■ Directions:
When you reach the line containing "(225, 347) = (254, 484): brown" in the data below, begin returning lines exactly as written, and stop once the line containing "(397, 138) = (296, 275): none" has been returned.

Object tracking records:

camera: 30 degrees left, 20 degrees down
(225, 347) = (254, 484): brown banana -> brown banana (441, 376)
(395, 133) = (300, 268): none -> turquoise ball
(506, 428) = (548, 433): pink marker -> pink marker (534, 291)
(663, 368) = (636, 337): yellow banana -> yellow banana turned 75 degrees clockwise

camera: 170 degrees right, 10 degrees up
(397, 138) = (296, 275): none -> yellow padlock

--

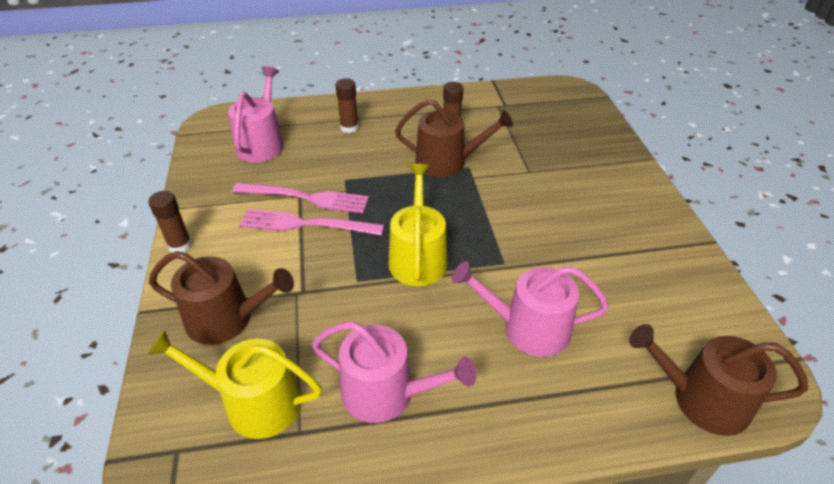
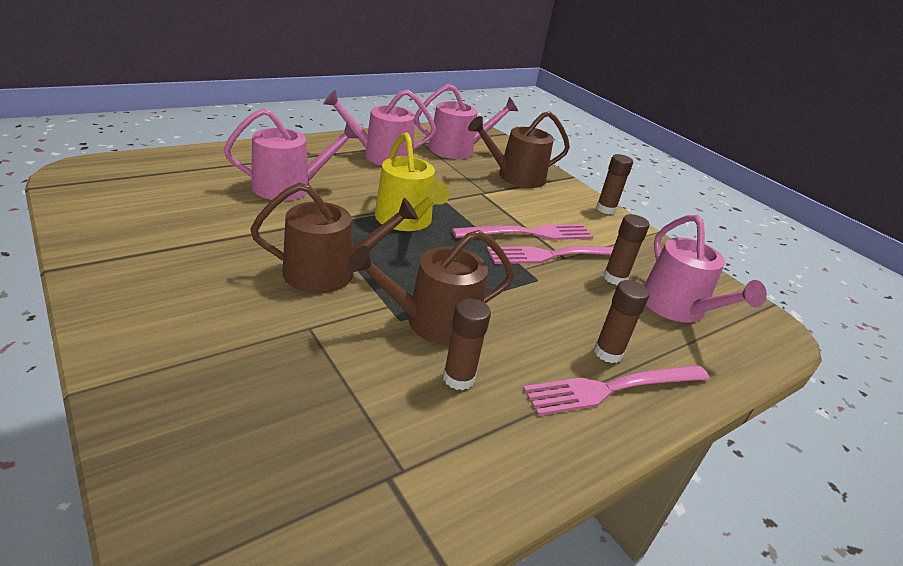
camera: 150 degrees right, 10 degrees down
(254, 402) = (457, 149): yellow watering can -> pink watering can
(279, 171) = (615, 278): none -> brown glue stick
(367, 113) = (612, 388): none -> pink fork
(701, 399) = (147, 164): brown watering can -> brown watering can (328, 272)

...

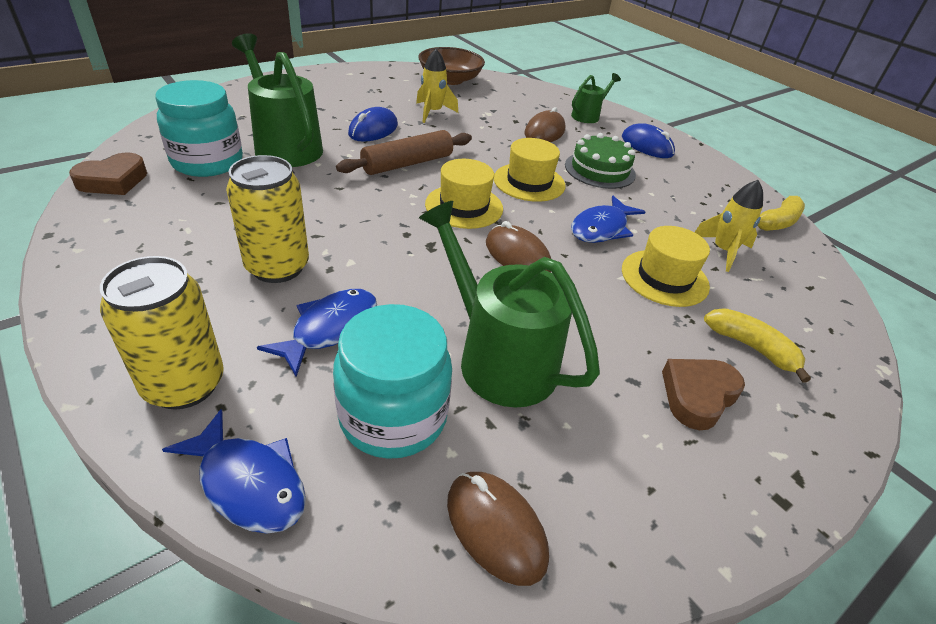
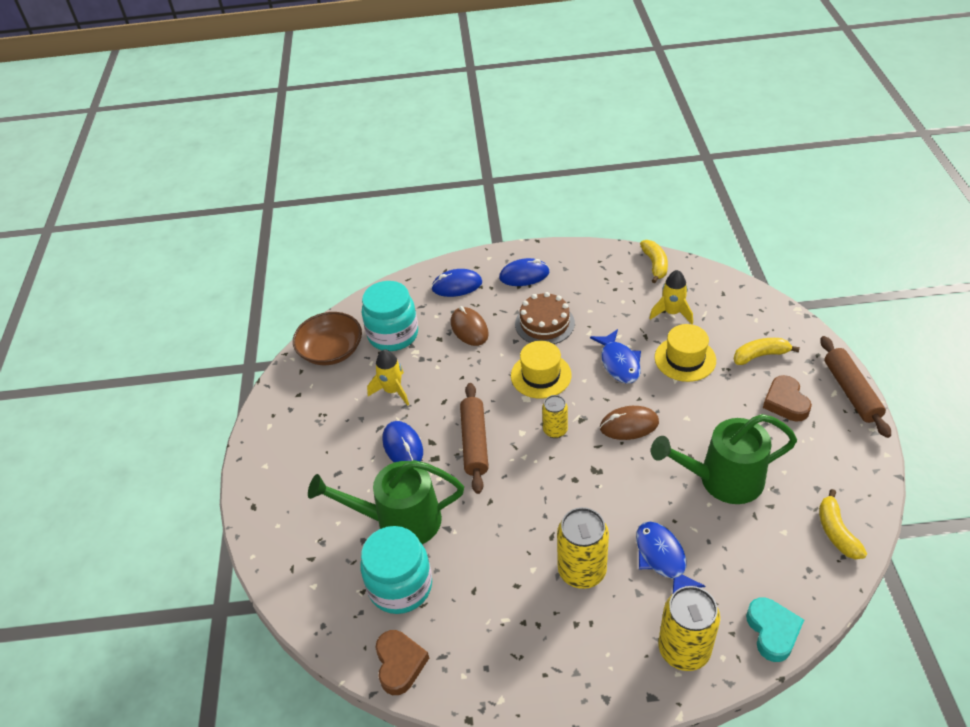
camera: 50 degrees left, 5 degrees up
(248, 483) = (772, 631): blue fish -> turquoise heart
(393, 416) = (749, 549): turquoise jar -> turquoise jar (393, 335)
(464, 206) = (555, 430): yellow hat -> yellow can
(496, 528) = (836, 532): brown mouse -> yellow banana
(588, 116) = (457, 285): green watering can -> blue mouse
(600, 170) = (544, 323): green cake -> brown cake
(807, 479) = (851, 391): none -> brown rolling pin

■ Solution to this exercise:
(225, 347) = (254, 484): brown banana -> brown banana (441, 376)
(395, 133) = (300, 268): none -> turquoise ball
(506, 428) = (548, 433): pink marker -> pink marker (534, 291)
(663, 368) = (636, 337): yellow banana -> yellow banana turned 75 degrees clockwise

camera: 170 degrees right, 10 degrees up
(397, 138) = (296, 275): none -> yellow padlock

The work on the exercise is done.